» **The task**: Lines to restate from the data below: from the one containing "delete,sosarik (pink),360 366" to the one containing "replace,pirisisa (red),495 306", both included. Give them again exactly, and only them.

» **Exercise materials**:

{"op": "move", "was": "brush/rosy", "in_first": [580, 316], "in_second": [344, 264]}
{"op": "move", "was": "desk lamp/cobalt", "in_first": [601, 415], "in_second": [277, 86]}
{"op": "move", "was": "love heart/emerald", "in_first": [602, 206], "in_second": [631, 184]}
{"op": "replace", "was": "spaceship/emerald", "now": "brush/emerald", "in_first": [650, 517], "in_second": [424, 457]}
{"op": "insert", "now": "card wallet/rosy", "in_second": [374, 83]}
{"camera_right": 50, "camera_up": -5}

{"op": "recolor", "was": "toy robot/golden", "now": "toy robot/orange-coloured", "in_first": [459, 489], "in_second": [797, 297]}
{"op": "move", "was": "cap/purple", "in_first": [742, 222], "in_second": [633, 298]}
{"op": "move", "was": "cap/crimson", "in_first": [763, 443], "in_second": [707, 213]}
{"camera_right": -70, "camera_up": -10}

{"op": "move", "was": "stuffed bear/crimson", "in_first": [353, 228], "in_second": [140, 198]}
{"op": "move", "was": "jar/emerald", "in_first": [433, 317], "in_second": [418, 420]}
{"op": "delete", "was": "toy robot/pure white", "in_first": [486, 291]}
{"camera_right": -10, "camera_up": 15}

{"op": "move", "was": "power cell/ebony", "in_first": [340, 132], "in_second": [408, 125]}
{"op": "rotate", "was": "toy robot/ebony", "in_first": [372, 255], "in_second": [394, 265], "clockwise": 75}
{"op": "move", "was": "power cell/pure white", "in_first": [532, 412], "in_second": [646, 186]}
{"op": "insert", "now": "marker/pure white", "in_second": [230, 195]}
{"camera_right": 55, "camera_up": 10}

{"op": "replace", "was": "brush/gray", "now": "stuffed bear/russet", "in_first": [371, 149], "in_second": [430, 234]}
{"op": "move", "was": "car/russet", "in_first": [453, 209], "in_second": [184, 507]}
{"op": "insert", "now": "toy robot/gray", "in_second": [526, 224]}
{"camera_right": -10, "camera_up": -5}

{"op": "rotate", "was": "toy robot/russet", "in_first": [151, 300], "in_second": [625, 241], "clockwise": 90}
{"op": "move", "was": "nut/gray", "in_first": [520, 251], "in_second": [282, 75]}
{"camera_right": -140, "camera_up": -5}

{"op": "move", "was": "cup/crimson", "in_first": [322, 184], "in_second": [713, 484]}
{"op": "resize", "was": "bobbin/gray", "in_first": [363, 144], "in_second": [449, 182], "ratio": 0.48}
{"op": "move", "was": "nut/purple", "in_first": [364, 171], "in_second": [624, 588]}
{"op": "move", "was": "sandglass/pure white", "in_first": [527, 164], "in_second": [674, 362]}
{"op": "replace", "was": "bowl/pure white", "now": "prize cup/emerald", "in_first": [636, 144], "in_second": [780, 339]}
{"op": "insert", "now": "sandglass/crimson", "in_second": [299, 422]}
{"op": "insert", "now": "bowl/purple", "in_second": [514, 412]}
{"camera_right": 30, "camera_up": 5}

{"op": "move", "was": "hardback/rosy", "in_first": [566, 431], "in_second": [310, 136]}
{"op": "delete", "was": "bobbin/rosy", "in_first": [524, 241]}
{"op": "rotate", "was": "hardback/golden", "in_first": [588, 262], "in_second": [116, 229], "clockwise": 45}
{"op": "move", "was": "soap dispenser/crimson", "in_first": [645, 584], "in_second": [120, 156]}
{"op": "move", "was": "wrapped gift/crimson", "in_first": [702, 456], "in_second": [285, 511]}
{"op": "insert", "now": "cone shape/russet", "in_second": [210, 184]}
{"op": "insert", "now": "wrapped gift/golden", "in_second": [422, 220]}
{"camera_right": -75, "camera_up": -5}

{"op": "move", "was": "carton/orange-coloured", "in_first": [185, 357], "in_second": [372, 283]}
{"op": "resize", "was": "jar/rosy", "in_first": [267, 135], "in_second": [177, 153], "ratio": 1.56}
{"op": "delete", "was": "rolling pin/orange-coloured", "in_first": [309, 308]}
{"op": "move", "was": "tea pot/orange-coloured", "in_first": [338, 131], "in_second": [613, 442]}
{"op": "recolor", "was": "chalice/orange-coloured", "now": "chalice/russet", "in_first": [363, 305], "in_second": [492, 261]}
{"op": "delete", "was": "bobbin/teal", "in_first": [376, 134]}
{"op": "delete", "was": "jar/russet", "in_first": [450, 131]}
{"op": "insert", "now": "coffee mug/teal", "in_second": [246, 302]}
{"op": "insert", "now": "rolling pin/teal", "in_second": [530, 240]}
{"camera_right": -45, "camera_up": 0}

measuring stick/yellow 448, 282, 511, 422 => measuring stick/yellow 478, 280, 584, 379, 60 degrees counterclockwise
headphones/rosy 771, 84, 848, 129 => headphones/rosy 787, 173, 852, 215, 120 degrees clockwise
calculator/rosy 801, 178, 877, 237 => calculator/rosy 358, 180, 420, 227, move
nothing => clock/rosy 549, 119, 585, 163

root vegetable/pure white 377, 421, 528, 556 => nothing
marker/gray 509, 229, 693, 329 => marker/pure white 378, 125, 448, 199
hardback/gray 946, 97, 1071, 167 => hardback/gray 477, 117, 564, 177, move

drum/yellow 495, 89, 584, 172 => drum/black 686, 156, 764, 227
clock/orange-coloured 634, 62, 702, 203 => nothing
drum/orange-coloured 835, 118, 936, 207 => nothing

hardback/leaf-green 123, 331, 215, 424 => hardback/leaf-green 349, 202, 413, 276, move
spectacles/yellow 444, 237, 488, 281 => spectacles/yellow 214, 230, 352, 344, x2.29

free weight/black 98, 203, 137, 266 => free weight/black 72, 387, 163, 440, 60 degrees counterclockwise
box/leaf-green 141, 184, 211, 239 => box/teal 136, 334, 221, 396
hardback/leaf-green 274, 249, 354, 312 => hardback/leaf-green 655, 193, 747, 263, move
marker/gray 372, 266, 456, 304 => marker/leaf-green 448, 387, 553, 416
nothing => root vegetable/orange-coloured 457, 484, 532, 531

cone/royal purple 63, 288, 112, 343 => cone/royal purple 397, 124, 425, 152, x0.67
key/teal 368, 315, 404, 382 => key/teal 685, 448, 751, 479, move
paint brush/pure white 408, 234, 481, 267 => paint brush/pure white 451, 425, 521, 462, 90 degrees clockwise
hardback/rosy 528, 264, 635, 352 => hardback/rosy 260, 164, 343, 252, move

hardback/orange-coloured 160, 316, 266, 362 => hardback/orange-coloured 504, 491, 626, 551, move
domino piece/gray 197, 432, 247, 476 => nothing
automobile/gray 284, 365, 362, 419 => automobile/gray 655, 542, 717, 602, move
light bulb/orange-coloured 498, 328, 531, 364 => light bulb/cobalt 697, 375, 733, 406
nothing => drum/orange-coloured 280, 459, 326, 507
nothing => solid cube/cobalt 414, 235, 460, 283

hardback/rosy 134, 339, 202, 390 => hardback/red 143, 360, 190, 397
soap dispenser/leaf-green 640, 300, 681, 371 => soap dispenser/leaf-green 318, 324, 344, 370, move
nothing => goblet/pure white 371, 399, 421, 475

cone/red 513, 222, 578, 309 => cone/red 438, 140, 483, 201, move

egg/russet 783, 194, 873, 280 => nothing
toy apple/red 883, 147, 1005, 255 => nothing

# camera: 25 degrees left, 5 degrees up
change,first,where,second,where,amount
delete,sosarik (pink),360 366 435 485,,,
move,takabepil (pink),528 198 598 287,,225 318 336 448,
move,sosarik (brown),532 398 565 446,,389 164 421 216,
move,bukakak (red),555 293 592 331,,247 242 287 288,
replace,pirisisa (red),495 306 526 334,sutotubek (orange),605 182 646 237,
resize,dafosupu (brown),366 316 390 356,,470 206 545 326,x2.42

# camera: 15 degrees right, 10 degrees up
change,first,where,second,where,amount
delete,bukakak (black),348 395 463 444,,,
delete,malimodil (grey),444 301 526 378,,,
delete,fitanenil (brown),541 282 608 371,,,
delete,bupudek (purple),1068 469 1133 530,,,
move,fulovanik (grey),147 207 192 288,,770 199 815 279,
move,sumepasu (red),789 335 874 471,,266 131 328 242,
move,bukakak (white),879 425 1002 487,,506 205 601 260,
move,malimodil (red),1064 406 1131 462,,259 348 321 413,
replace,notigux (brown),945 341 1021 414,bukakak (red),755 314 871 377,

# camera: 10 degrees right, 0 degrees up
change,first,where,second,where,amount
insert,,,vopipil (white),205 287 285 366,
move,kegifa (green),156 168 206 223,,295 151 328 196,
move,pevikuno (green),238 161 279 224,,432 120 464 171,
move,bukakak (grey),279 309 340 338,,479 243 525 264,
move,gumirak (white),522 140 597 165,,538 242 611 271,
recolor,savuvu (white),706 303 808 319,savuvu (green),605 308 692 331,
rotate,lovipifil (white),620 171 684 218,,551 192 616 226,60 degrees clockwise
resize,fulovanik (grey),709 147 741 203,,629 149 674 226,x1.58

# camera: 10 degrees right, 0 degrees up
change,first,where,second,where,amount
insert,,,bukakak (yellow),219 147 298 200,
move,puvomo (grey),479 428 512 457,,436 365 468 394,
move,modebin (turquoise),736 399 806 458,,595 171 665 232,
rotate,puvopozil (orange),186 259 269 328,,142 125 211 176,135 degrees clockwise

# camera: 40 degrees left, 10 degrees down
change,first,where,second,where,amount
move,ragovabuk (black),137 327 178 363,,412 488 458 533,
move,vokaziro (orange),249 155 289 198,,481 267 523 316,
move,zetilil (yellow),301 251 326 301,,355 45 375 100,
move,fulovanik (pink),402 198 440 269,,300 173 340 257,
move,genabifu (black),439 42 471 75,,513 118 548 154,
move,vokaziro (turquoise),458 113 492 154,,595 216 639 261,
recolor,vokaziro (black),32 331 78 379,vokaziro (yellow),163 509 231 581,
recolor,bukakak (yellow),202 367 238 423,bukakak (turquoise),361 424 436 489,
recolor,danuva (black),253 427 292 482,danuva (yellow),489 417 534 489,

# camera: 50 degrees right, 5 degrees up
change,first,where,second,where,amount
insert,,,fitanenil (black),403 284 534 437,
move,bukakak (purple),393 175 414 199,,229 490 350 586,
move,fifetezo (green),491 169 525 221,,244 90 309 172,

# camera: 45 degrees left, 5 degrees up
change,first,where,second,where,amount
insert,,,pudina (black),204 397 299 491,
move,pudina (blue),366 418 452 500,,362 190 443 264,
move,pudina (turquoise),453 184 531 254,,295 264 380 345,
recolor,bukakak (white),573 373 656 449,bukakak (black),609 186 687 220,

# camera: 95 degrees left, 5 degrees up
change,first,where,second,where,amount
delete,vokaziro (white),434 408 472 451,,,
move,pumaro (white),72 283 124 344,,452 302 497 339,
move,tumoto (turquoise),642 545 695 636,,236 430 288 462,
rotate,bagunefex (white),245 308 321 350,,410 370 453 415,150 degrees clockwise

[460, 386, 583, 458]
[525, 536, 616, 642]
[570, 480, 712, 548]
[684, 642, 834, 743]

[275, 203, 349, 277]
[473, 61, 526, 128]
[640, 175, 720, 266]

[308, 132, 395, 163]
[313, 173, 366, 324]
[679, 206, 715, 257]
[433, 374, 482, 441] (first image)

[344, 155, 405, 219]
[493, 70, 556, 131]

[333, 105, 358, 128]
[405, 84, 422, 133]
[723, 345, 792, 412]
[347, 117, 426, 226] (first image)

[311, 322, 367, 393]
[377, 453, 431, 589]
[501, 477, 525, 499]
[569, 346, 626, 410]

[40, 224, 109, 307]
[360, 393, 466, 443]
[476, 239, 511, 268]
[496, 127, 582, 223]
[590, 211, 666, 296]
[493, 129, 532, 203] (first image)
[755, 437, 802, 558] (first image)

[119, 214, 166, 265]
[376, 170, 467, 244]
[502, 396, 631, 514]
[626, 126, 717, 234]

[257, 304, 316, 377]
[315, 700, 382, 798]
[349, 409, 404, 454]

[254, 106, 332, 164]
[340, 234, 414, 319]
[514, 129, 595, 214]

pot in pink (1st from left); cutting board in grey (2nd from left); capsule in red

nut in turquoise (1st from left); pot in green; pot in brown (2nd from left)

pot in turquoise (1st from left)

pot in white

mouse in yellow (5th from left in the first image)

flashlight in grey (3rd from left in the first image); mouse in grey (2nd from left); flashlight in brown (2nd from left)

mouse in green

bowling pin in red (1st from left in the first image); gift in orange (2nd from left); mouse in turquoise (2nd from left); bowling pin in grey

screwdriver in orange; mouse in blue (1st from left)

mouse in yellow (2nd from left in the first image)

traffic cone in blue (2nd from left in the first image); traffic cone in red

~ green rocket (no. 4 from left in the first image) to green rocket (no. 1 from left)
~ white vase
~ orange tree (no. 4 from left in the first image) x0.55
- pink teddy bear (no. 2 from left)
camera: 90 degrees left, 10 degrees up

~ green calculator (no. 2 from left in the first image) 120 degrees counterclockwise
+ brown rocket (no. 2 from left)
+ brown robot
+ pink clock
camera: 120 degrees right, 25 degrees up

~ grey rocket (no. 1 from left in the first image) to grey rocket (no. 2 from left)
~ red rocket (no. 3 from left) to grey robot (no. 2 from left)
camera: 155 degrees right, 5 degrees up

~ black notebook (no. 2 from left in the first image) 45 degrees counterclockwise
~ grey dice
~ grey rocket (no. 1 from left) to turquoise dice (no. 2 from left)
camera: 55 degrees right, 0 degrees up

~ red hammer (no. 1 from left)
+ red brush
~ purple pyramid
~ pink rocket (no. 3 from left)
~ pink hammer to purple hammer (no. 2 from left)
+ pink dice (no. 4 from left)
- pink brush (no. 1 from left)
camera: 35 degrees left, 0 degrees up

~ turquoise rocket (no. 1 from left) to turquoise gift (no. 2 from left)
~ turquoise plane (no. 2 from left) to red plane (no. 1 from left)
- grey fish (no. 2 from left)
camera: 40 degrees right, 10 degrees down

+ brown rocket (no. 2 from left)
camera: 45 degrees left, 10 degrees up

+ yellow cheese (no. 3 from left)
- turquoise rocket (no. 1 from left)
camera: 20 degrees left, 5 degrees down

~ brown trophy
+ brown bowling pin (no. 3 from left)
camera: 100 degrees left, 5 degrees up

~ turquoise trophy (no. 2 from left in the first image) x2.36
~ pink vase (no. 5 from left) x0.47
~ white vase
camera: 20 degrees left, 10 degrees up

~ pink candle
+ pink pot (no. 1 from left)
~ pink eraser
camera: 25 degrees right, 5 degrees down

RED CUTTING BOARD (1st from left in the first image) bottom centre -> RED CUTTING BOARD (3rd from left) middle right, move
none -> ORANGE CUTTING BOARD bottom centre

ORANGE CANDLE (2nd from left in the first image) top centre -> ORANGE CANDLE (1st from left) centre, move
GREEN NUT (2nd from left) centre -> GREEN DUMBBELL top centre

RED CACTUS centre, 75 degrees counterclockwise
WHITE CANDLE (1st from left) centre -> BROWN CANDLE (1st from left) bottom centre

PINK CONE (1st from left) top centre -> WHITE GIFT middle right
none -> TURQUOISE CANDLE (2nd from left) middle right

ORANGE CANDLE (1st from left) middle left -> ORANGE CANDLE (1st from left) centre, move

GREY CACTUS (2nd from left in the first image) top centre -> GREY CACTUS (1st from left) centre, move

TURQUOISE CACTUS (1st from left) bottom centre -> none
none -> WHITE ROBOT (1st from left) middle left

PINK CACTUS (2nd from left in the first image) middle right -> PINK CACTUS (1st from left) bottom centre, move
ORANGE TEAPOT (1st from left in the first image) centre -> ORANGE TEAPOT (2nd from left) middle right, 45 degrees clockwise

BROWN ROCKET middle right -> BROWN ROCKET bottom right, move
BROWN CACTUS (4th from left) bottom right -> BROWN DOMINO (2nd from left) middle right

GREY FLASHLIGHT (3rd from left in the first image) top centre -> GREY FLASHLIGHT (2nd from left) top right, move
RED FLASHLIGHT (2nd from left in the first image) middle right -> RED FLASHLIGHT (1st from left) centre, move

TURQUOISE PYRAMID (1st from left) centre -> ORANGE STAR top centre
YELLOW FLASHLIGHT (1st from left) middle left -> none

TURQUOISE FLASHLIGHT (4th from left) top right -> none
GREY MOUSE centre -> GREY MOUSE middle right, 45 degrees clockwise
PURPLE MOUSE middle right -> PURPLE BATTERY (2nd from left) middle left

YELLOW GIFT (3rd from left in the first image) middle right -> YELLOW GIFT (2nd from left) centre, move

» **Solution to this problem**:
delete,sosarik (pink),360 366 435 485,,,
move,takabepil (pink),528 198 598 287,,225 318 336 448,
move,sosarik (brown),532 398 565 446,,389 164 421 216,
move,bukakak (red),555 293 592 331,,247 242 287 288,
replace,pirisisa (red),495 306 526 334,sutotubek (orange),605 182 646 237,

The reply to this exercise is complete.